**THE DATA:**

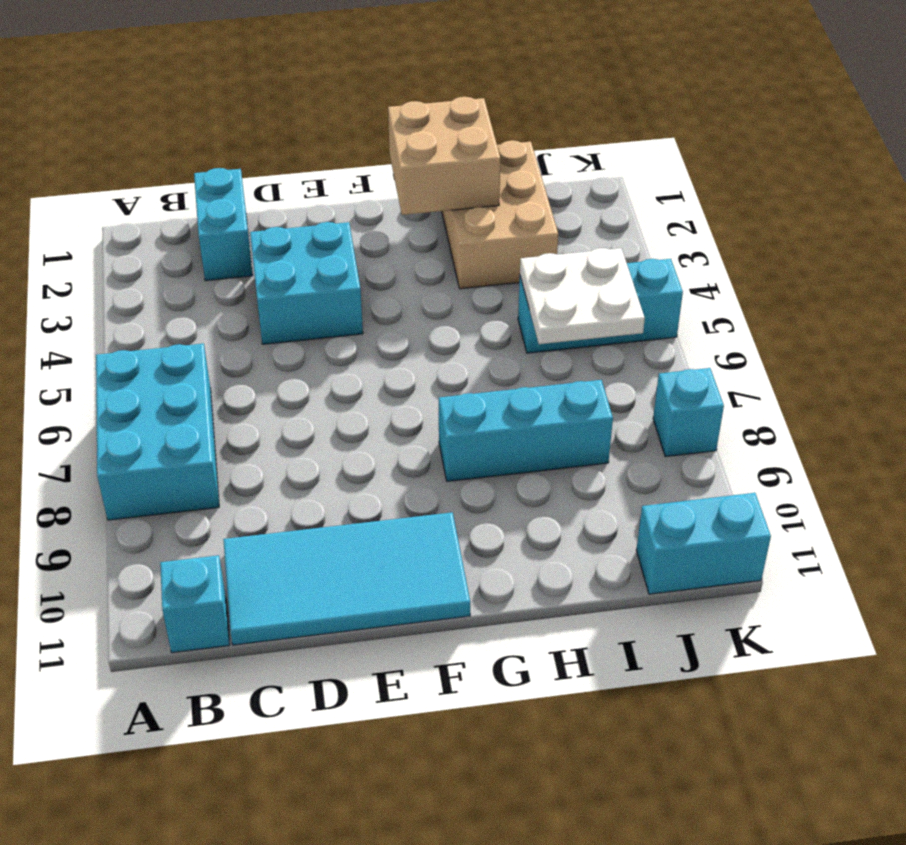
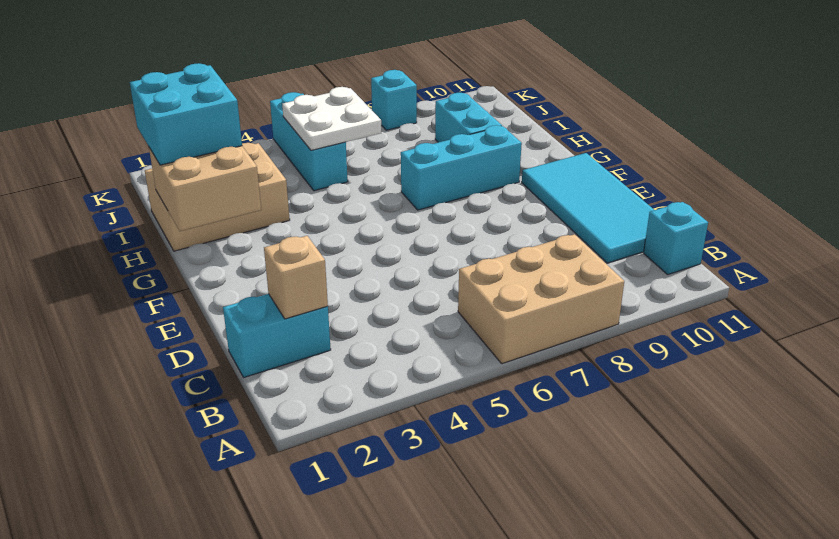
cyan brick A6:B8 level 1 -> tan brick A6:B8 level 1
none -> tan brick C2 level 2
cyan brick D3:E4 level 1 -> cyan brick H1:I2 level 3
cyan brick G8:I8 level 1 -> cyan brick G7:G9 level 1
cyan brick J11:K11 level 1 -> cyan brick H9:I9 level 1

**ASSIGNMENT:**
Give back every entry in its exact wording, leaving the pictures out.

**RESULT:**
cyan brick A6:B8 level 1 -> tan brick A6:B8 level 1
none -> tan brick C2 level 2
cyan brick D3:E4 level 1 -> cyan brick H1:I2 level 3
cyan brick G8:I8 level 1 -> cyan brick G7:G9 level 1
cyan brick J11:K11 level 1 -> cyan brick H9:I9 level 1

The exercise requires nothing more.